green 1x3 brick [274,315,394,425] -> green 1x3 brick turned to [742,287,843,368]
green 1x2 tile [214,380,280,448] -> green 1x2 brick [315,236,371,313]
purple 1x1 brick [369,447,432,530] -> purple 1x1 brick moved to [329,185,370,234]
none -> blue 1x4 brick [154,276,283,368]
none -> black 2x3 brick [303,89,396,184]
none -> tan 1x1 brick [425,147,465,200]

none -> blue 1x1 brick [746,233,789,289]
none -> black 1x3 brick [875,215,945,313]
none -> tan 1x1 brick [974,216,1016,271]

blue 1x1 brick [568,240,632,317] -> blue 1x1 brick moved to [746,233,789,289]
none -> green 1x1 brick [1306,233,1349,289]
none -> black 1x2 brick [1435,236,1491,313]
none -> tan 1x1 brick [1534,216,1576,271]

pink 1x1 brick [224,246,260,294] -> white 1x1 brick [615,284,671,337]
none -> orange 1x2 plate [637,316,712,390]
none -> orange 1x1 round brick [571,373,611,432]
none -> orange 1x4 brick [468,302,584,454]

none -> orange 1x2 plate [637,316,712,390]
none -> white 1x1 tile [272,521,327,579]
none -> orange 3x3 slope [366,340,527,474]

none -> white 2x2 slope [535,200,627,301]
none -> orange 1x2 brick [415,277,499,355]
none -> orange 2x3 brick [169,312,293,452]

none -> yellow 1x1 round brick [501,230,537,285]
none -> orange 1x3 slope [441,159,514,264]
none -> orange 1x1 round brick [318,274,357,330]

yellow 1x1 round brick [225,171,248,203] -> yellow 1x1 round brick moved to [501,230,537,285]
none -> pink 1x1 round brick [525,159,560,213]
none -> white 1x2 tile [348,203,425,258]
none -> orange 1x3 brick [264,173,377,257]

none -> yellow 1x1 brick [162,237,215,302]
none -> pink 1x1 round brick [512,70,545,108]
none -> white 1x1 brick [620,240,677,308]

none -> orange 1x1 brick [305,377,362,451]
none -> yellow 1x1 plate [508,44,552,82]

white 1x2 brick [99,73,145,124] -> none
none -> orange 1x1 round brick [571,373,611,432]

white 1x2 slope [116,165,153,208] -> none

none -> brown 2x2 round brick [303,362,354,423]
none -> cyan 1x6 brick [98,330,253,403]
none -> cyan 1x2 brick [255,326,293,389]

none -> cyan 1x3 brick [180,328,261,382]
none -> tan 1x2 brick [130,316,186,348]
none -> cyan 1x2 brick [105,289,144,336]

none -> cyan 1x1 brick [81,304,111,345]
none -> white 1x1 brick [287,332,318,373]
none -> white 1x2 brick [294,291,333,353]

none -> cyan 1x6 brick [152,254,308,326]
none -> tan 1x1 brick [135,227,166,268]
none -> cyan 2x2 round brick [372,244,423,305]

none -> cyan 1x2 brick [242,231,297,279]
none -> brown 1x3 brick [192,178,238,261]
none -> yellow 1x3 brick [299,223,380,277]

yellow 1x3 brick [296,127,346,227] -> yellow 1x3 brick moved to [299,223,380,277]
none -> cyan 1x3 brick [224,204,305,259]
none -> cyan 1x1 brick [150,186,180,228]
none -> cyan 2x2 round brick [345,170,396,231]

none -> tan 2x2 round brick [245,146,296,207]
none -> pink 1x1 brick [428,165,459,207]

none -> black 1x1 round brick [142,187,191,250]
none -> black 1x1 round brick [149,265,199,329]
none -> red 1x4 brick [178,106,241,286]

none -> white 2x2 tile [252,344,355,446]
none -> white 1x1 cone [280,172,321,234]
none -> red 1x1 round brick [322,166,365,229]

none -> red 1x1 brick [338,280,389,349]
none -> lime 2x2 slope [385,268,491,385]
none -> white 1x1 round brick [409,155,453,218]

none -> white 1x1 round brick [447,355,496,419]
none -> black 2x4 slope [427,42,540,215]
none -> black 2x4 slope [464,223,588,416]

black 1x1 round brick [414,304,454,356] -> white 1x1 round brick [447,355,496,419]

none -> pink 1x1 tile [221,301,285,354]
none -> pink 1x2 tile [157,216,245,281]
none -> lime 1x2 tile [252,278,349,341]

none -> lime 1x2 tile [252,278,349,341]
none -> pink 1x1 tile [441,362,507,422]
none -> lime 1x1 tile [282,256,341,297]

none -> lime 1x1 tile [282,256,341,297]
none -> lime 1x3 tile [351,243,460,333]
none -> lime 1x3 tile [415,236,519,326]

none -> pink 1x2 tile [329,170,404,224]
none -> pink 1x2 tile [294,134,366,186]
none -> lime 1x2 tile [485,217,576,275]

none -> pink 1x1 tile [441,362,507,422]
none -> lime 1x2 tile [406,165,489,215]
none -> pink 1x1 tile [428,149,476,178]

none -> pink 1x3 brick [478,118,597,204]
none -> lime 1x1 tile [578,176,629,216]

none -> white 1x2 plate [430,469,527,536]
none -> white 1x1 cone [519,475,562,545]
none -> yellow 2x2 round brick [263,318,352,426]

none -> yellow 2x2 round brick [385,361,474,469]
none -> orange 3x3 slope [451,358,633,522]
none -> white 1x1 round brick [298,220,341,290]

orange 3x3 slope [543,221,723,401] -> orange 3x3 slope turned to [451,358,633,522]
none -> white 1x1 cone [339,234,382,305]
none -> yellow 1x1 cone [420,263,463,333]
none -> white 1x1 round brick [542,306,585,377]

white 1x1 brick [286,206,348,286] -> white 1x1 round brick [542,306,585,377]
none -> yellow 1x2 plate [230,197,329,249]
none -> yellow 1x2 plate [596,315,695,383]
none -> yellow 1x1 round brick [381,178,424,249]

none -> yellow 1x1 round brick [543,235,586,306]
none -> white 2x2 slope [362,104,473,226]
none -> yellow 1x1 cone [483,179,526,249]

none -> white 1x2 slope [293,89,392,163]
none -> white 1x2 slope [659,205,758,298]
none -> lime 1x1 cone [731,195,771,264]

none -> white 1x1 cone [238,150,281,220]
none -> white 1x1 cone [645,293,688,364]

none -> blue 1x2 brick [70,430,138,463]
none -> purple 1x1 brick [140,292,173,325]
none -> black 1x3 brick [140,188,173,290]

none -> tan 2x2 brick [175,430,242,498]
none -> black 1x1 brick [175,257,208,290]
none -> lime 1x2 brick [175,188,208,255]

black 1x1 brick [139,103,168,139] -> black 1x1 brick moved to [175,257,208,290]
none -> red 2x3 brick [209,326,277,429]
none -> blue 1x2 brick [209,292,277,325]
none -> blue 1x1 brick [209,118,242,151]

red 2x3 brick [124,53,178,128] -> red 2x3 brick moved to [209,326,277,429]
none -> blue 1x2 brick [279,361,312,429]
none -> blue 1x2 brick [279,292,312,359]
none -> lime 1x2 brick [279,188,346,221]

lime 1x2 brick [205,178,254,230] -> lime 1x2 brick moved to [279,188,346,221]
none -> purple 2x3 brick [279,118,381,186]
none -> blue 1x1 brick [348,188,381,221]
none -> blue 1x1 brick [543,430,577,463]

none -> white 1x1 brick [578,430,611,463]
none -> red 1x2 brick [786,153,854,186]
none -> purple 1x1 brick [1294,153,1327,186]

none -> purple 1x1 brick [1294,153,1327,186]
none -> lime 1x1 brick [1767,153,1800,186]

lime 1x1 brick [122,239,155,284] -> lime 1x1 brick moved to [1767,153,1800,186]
━━━━━━
• _TASK STATEMENT_: Write the entries out once more, exactly as given.

• _RESULT FOR THIS EXERCISE_:
green 1x3 brick [274,315,394,425] -> green 1x3 brick turned to [742,287,843,368]
green 1x2 tile [214,380,280,448] -> green 1x2 brick [315,236,371,313]
purple 1x1 brick [369,447,432,530] -> purple 1x1 brick moved to [329,185,370,234]
none -> blue 1x4 brick [154,276,283,368]
none -> black 2x3 brick [303,89,396,184]
none -> tan 1x1 brick [425,147,465,200]

none -> blue 1x1 brick [746,233,789,289]
none -> black 1x3 brick [875,215,945,313]
none -> tan 1x1 brick [974,216,1016,271]

blue 1x1 brick [568,240,632,317] -> blue 1x1 brick moved to [746,233,789,289]
none -> green 1x1 brick [1306,233,1349,289]
none -> black 1x2 brick [1435,236,1491,313]
none -> tan 1x1 brick [1534,216,1576,271]

pink 1x1 brick [224,246,260,294] -> white 1x1 brick [615,284,671,337]
none -> orange 1x2 plate [637,316,712,390]
none -> orange 1x1 round brick [571,373,611,432]
none -> orange 1x4 brick [468,302,584,454]

none -> orange 1x2 plate [637,316,712,390]
none -> white 1x1 tile [272,521,327,579]
none -> orange 3x3 slope [366,340,527,474]

none -> white 2x2 slope [535,200,627,301]
none -> orange 1x2 brick [415,277,499,355]
none -> orange 2x3 brick [169,312,293,452]

none -> yellow 1x1 round brick [501,230,537,285]
none -> orange 1x3 slope [441,159,514,264]
none -> orange 1x1 round brick [318,274,357,330]

yellow 1x1 round brick [225,171,248,203] -> yellow 1x1 round brick moved to [501,230,537,285]
none -> pink 1x1 round brick [525,159,560,213]
none -> white 1x2 tile [348,203,425,258]
none -> orange 1x3 brick [264,173,377,257]

none -> yellow 1x1 brick [162,237,215,302]
none -> pink 1x1 round brick [512,70,545,108]
none -> white 1x1 brick [620,240,677,308]

none -> orange 1x1 brick [305,377,362,451]
none -> yellow 1x1 plate [508,44,552,82]

white 1x2 brick [99,73,145,124] -> none
none -> orange 1x1 round brick [571,373,611,432]

white 1x2 slope [116,165,153,208] -> none

none -> brown 2x2 round brick [303,362,354,423]
none -> cyan 1x6 brick [98,330,253,403]
none -> cyan 1x2 brick [255,326,293,389]

none -> cyan 1x3 brick [180,328,261,382]
none -> tan 1x2 brick [130,316,186,348]
none -> cyan 1x2 brick [105,289,144,336]

none -> cyan 1x1 brick [81,304,111,345]
none -> white 1x1 brick [287,332,318,373]
none -> white 1x2 brick [294,291,333,353]

none -> cyan 1x6 brick [152,254,308,326]
none -> tan 1x1 brick [135,227,166,268]
none -> cyan 2x2 round brick [372,244,423,305]

none -> cyan 1x2 brick [242,231,297,279]
none -> brown 1x3 brick [192,178,238,261]
none -> yellow 1x3 brick [299,223,380,277]

yellow 1x3 brick [296,127,346,227] -> yellow 1x3 brick moved to [299,223,380,277]
none -> cyan 1x3 brick [224,204,305,259]
none -> cyan 1x1 brick [150,186,180,228]
none -> cyan 2x2 round brick [345,170,396,231]

none -> tan 2x2 round brick [245,146,296,207]
none -> pink 1x1 brick [428,165,459,207]

none -> black 1x1 round brick [142,187,191,250]
none -> black 1x1 round brick [149,265,199,329]
none -> red 1x4 brick [178,106,241,286]

none -> white 2x2 tile [252,344,355,446]
none -> white 1x1 cone [280,172,321,234]
none -> red 1x1 round brick [322,166,365,229]

none -> red 1x1 brick [338,280,389,349]
none -> lime 2x2 slope [385,268,491,385]
none -> white 1x1 round brick [409,155,453,218]

none -> white 1x1 round brick [447,355,496,419]
none -> black 2x4 slope [427,42,540,215]
none -> black 2x4 slope [464,223,588,416]

black 1x1 round brick [414,304,454,356] -> white 1x1 round brick [447,355,496,419]

none -> pink 1x1 tile [221,301,285,354]
none -> pink 1x2 tile [157,216,245,281]
none -> lime 1x2 tile [252,278,349,341]

none -> lime 1x2 tile [252,278,349,341]
none -> pink 1x1 tile [441,362,507,422]
none -> lime 1x1 tile [282,256,341,297]

none -> lime 1x1 tile [282,256,341,297]
none -> lime 1x3 tile [351,243,460,333]
none -> lime 1x3 tile [415,236,519,326]

none -> pink 1x2 tile [329,170,404,224]
none -> pink 1x2 tile [294,134,366,186]
none -> lime 1x2 tile [485,217,576,275]

none -> pink 1x1 tile [441,362,507,422]
none -> lime 1x2 tile [406,165,489,215]
none -> pink 1x1 tile [428,149,476,178]

none -> pink 1x3 brick [478,118,597,204]
none -> lime 1x1 tile [578,176,629,216]

none -> white 1x2 plate [430,469,527,536]
none -> white 1x1 cone [519,475,562,545]
none -> yellow 2x2 round brick [263,318,352,426]

none -> yellow 2x2 round brick [385,361,474,469]
none -> orange 3x3 slope [451,358,633,522]
none -> white 1x1 round brick [298,220,341,290]

orange 3x3 slope [543,221,723,401] -> orange 3x3 slope turned to [451,358,633,522]
none -> white 1x1 cone [339,234,382,305]
none -> yellow 1x1 cone [420,263,463,333]
none -> white 1x1 round brick [542,306,585,377]

white 1x1 brick [286,206,348,286] -> white 1x1 round brick [542,306,585,377]
none -> yellow 1x2 plate [230,197,329,249]
none -> yellow 1x2 plate [596,315,695,383]
none -> yellow 1x1 round brick [381,178,424,249]

none -> yellow 1x1 round brick [543,235,586,306]
none -> white 2x2 slope [362,104,473,226]
none -> yellow 1x1 cone [483,179,526,249]

none -> white 1x2 slope [293,89,392,163]
none -> white 1x2 slope [659,205,758,298]
none -> lime 1x1 cone [731,195,771,264]

none -> white 1x1 cone [238,150,281,220]
none -> white 1x1 cone [645,293,688,364]

none -> blue 1x2 brick [70,430,138,463]
none -> purple 1x1 brick [140,292,173,325]
none -> black 1x3 brick [140,188,173,290]

none -> tan 2x2 brick [175,430,242,498]
none -> black 1x1 brick [175,257,208,290]
none -> lime 1x2 brick [175,188,208,255]

black 1x1 brick [139,103,168,139] -> black 1x1 brick moved to [175,257,208,290]
none -> red 2x3 brick [209,326,277,429]
none -> blue 1x2 brick [209,292,277,325]
none -> blue 1x1 brick [209,118,242,151]

red 2x3 brick [124,53,178,128] -> red 2x3 brick moved to [209,326,277,429]
none -> blue 1x2 brick [279,361,312,429]
none -> blue 1x2 brick [279,292,312,359]
none -> lime 1x2 brick [279,188,346,221]

lime 1x2 brick [205,178,254,230] -> lime 1x2 brick moved to [279,188,346,221]
none -> purple 2x3 brick [279,118,381,186]
none -> blue 1x1 brick [348,188,381,221]
none -> blue 1x1 brick [543,430,577,463]

none -> white 1x1 brick [578,430,611,463]
none -> red 1x2 brick [786,153,854,186]
none -> purple 1x1 brick [1294,153,1327,186]

none -> purple 1x1 brick [1294,153,1327,186]
none -> lime 1x1 brick [1767,153,1800,186]

lime 1x1 brick [122,239,155,284] -> lime 1x1 brick moved to [1767,153,1800,186]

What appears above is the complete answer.